PROBLEM REQUIREMENTS:
Please give all of the data again, character for character, and drop the pictures.

DATA SHOWN:

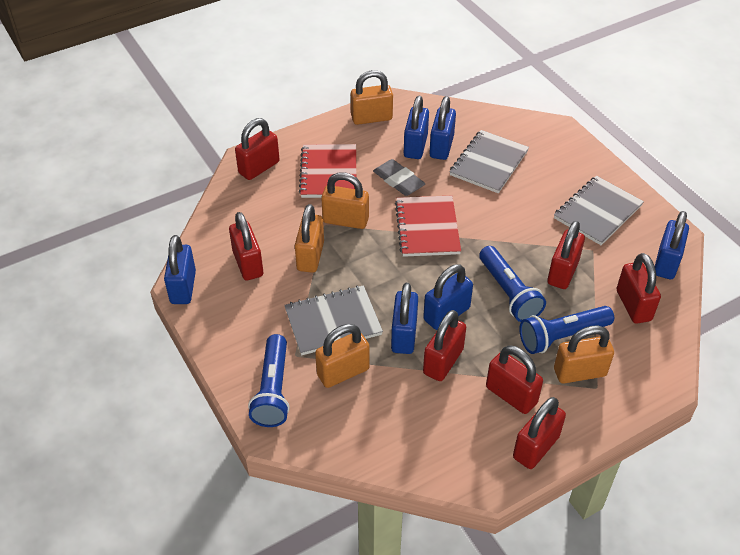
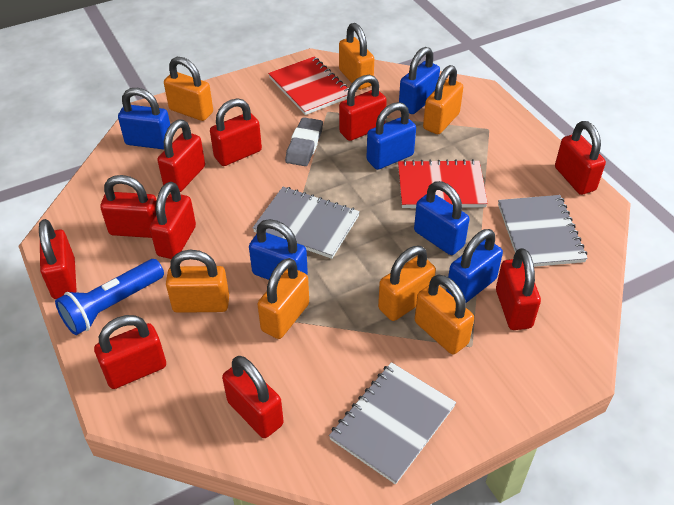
blue flashlight: 3 -> 1
orange padlock: 5 -> 7
red padlock: 7 -> 10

RESULT FOR THIS TASK:
blue flashlight: 3 -> 1
orange padlock: 5 -> 7
red padlock: 7 -> 10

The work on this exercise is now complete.